┏━━

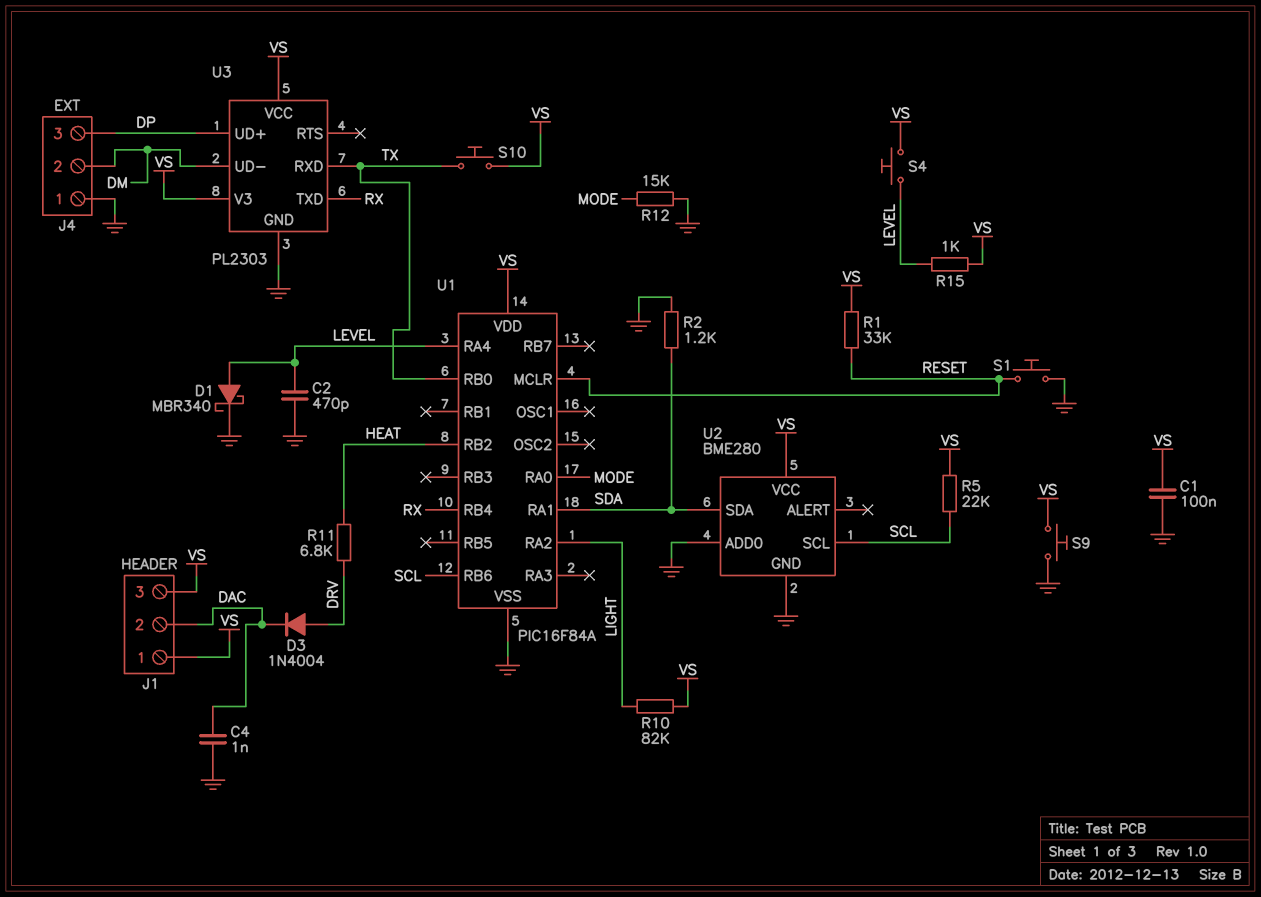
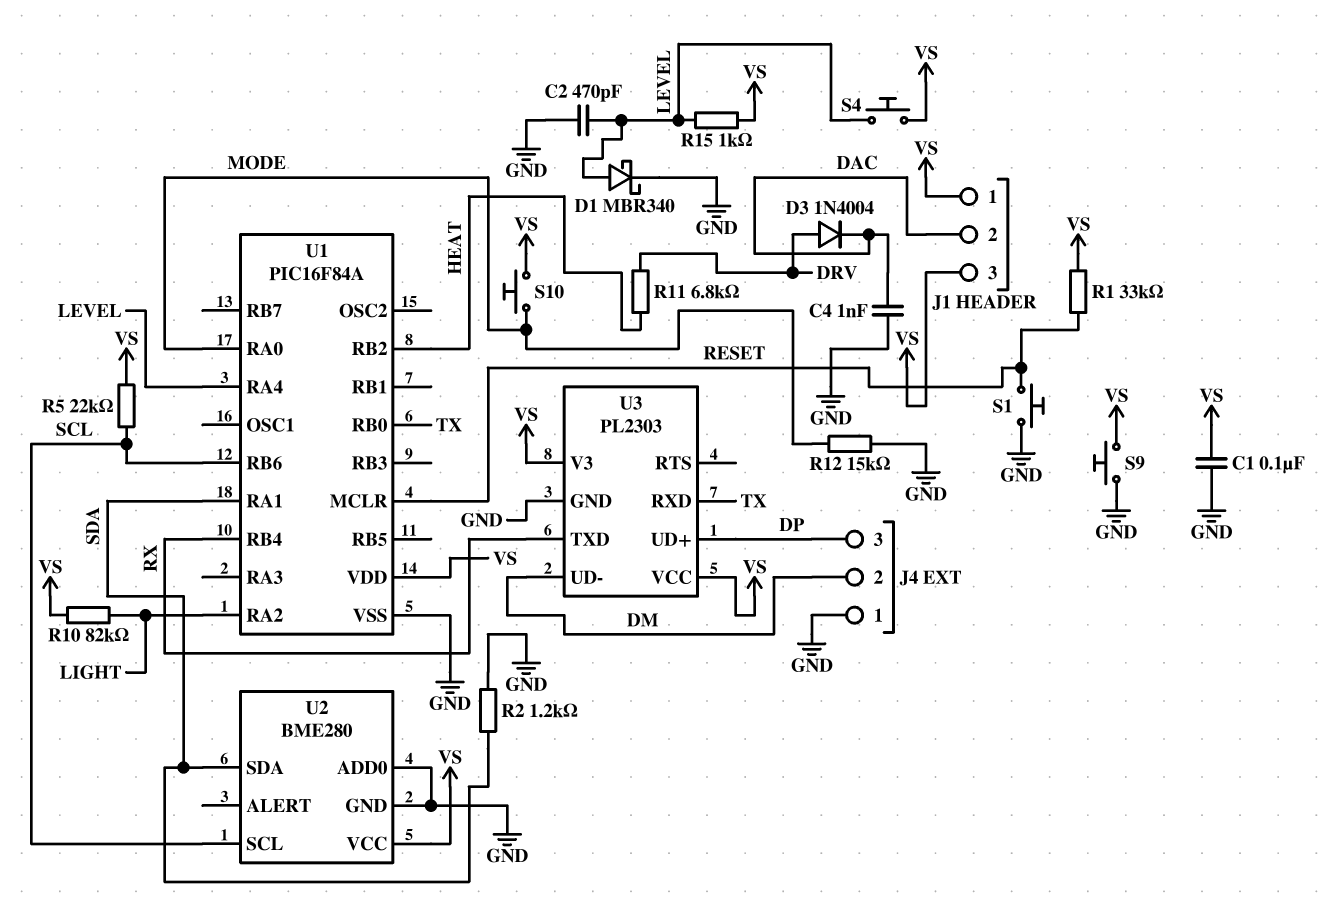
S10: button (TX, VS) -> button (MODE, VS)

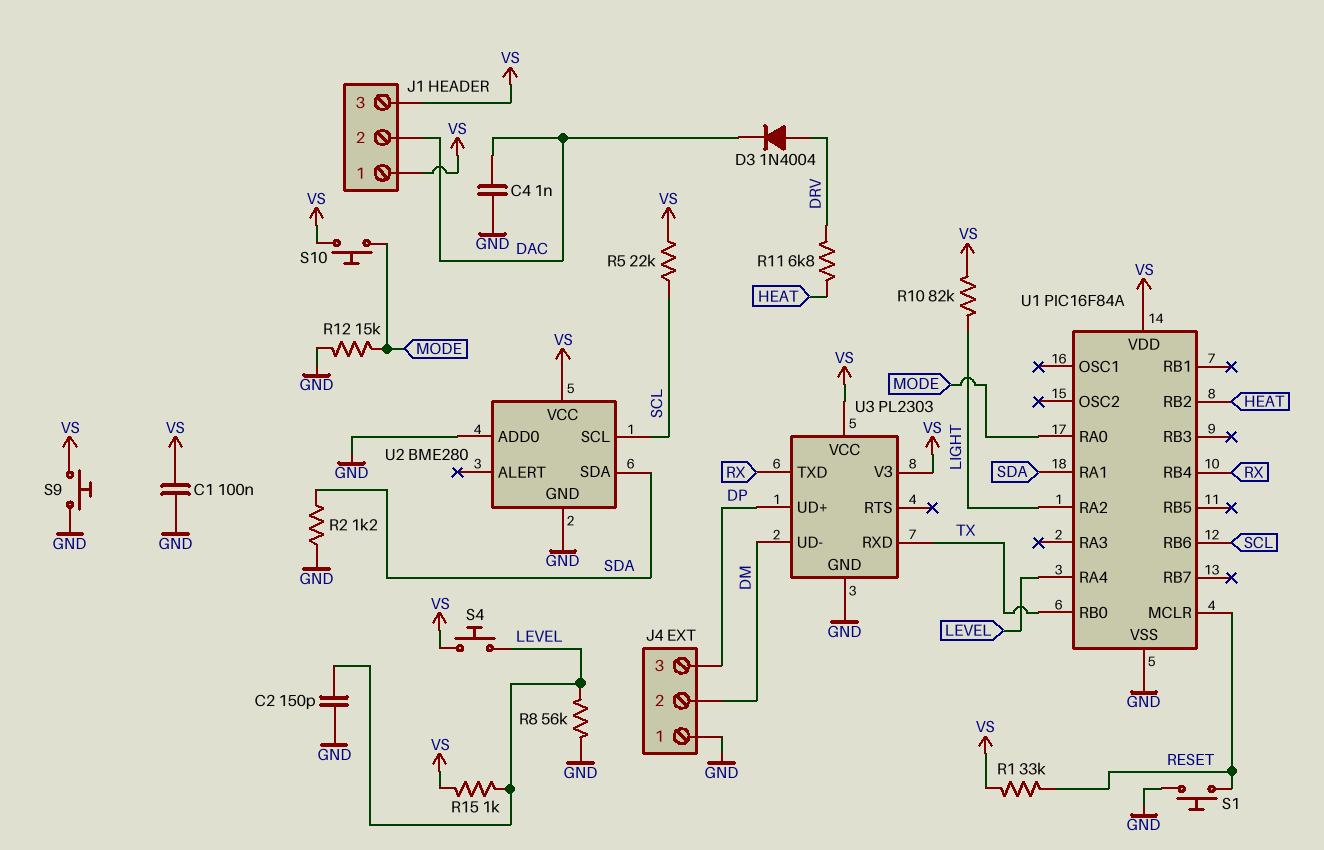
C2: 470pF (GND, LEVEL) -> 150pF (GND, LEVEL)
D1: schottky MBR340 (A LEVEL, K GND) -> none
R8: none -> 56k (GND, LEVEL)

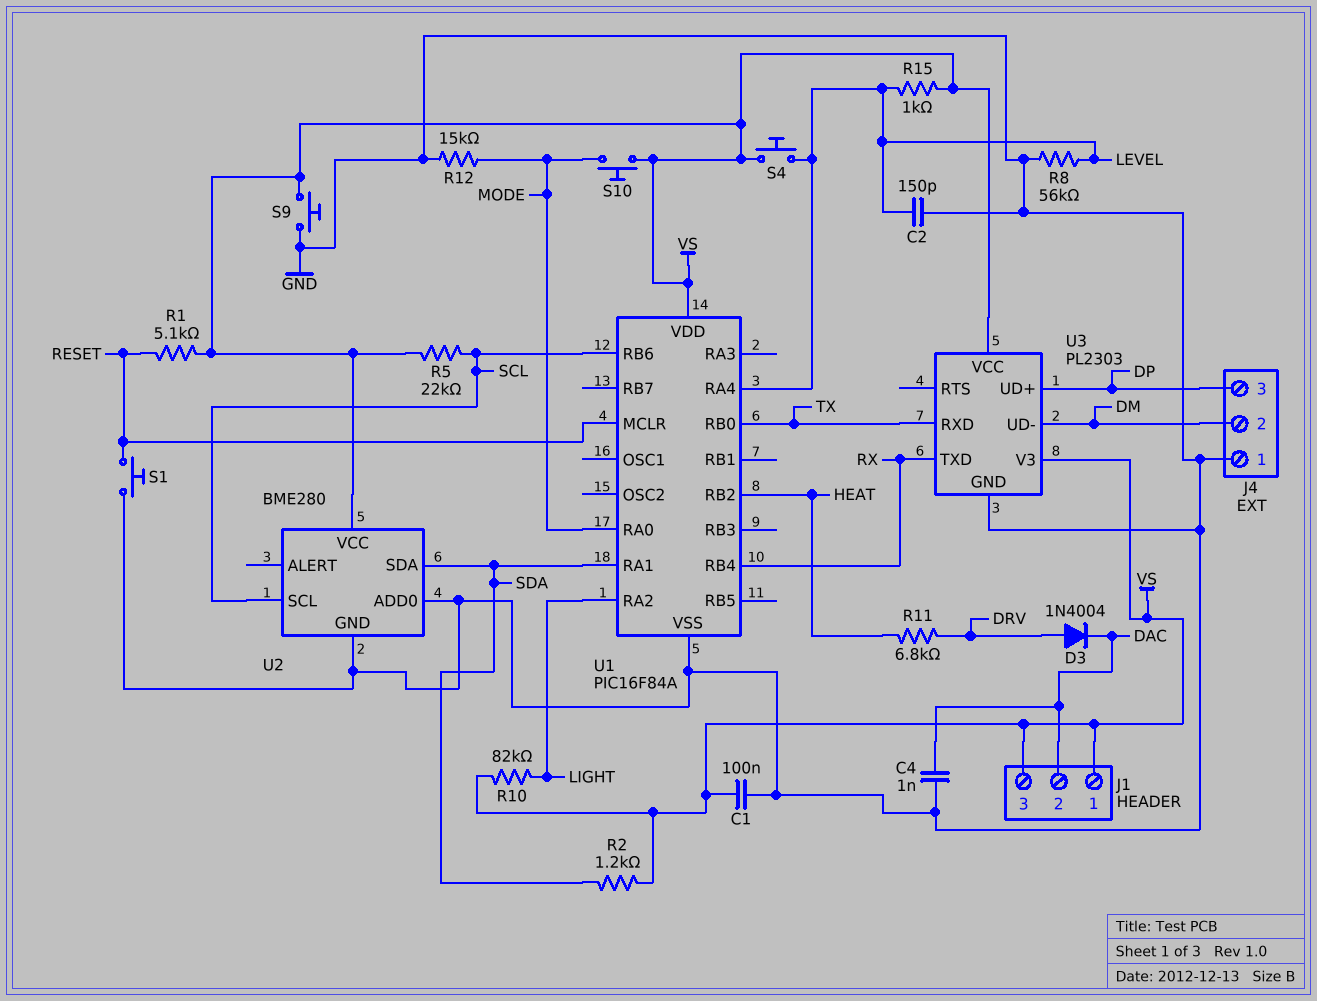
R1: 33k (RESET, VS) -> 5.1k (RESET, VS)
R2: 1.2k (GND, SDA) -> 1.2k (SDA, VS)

┗━━

▶ EXERCISE DESCRIPTION
Nothing may be altered when you restate the records, but every picture must be dropped.

▶ SOLUTION FOR THIS PROBLEM
S10: button (TX, VS) -> button (MODE, VS)

C2: 470pF (GND, LEVEL) -> 150pF (GND, LEVEL)
D1: schottky MBR340 (A LEVEL, K GND) -> none
R8: none -> 56k (GND, LEVEL)

R1: 33k (RESET, VS) -> 5.1k (RESET, VS)
R2: 1.2k (GND, SDA) -> 1.2k (SDA, VS)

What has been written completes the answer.